=== TASK DIRECTIONS ===
What you submit must be an exact copy of the listing below, with no images in it.

━━ RECORDED DATA ━━

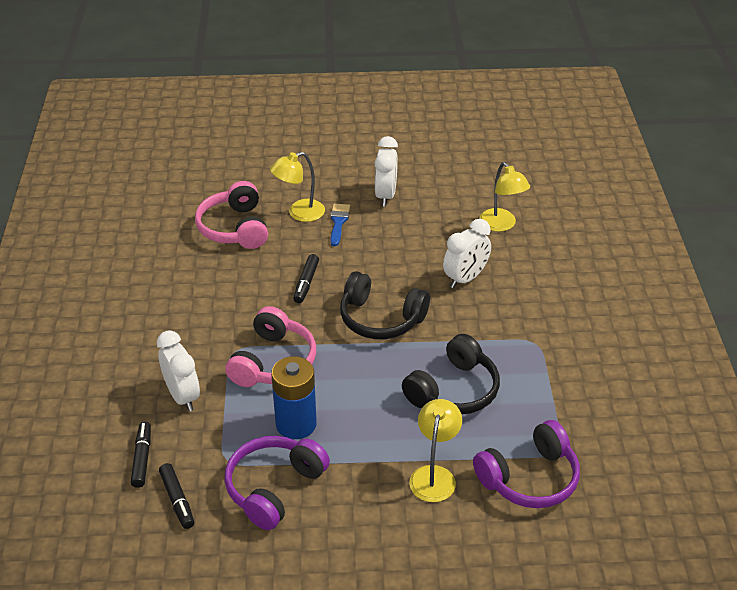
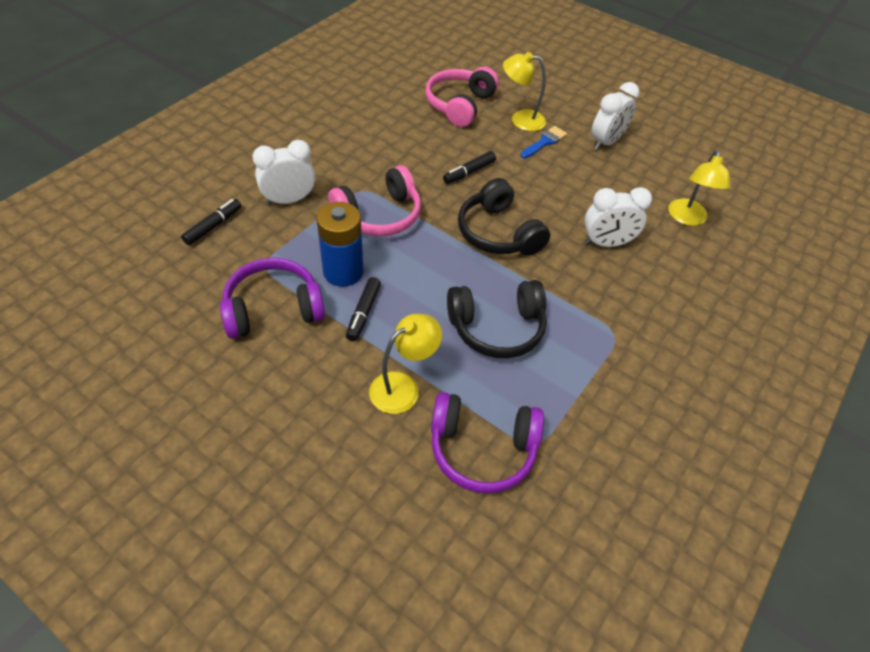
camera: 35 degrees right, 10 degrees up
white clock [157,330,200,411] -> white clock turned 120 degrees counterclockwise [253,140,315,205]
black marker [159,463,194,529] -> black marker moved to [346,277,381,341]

━━━

=== WRITTEN ANSWER ===
camera: 35 degrees right, 10 degrees up
white clock [157,330,200,411] -> white clock turned 120 degrees counterclockwise [253,140,315,205]
black marker [159,463,194,529] -> black marker moved to [346,277,381,341]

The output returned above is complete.